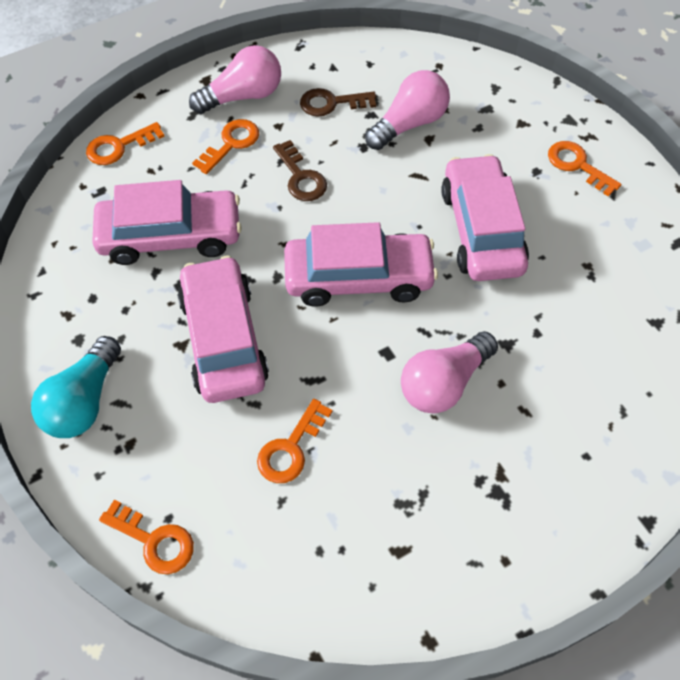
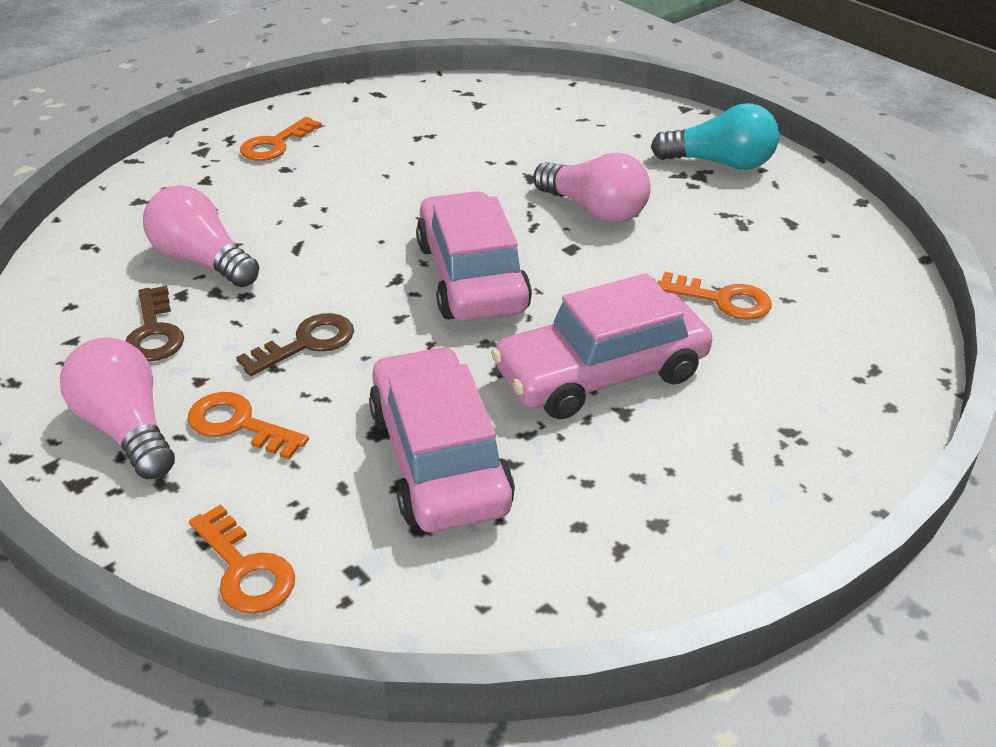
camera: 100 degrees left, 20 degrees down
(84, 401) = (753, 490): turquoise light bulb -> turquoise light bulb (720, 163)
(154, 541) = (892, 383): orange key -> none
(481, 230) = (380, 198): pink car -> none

────────

**WORK REQUIRED**: Give back all of the data exactly, but not the pictures.

**TASK RESULT**:
camera: 100 degrees left, 20 degrees down
(84, 401) = (753, 490): turquoise light bulb -> turquoise light bulb (720, 163)
(154, 541) = (892, 383): orange key -> none
(481, 230) = (380, 198): pink car -> none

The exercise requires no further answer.